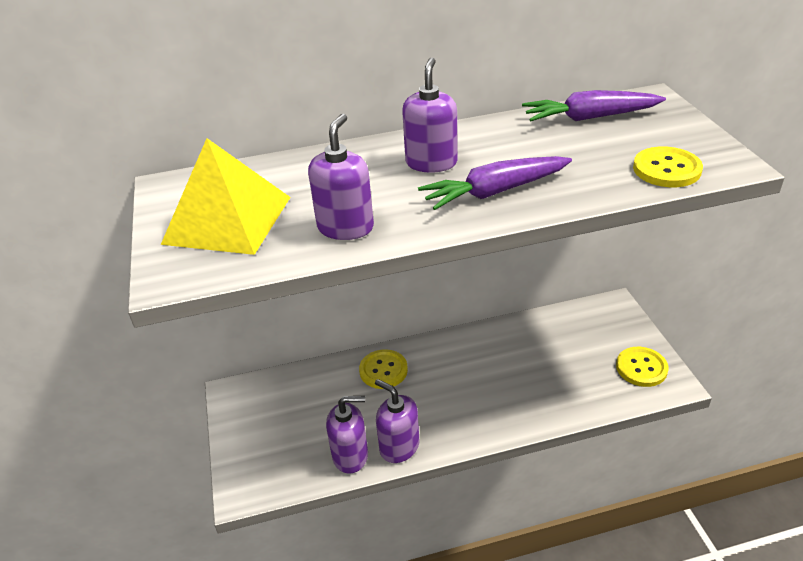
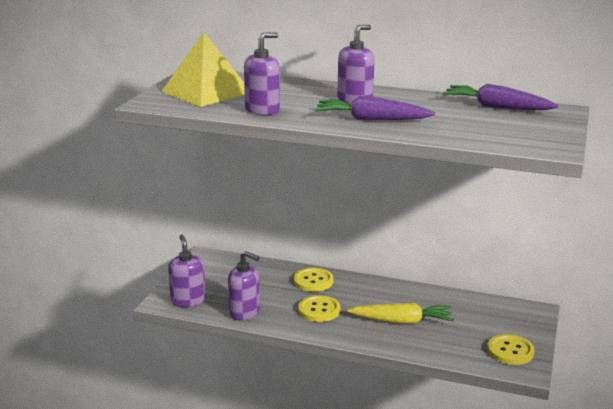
camera: 30 degrees right, 15 degrees down
(399, 447) = (280, 320): purple soap dispenser -> purple soap dispenser (188, 300)
(517, 381) = (402, 321): none -> yellow carrot
(666, 169) = (502, 139): yellow button -> yellow button (319, 310)

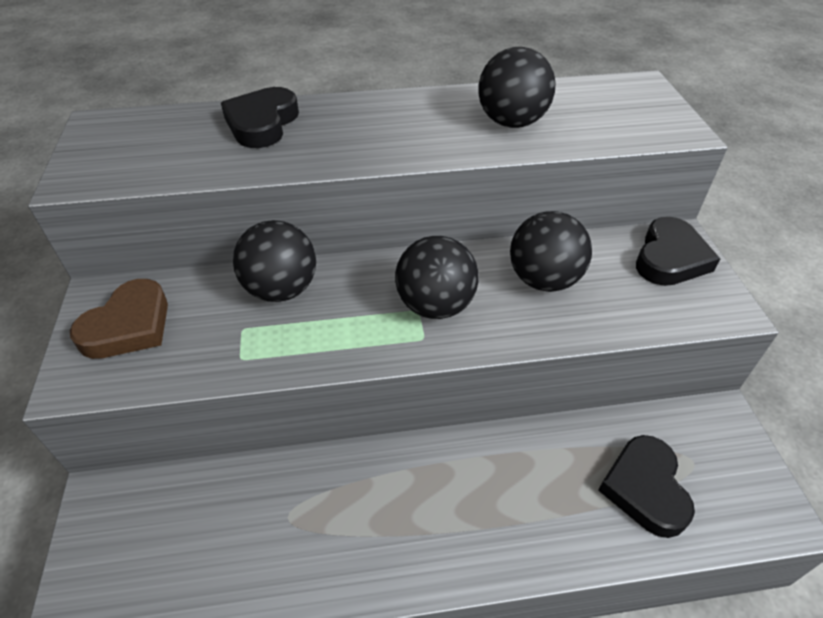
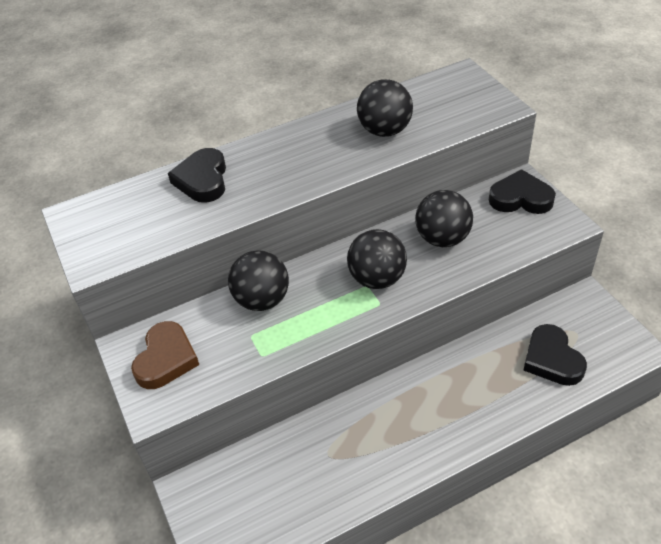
camera: 15 degrees left, 0 degrees up
(670, 258) = (520, 198): black heart -> black heart turned 90 degrees counterclockwise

• • •

◆ Exercise requirements:
Transcribe everything above exactly. Do not include the pictures.

◆ Solved problem:
camera: 30 degrees right, 15 degrees down
(399, 447) = (280, 320): purple soap dispenser -> purple soap dispenser (188, 300)
(517, 381) = (402, 321): none -> yellow carrot
(666, 169) = (502, 139): yellow button -> yellow button (319, 310)

camera: 15 degrees left, 0 degrees up
(670, 258) = (520, 198): black heart -> black heart turned 90 degrees counterclockwise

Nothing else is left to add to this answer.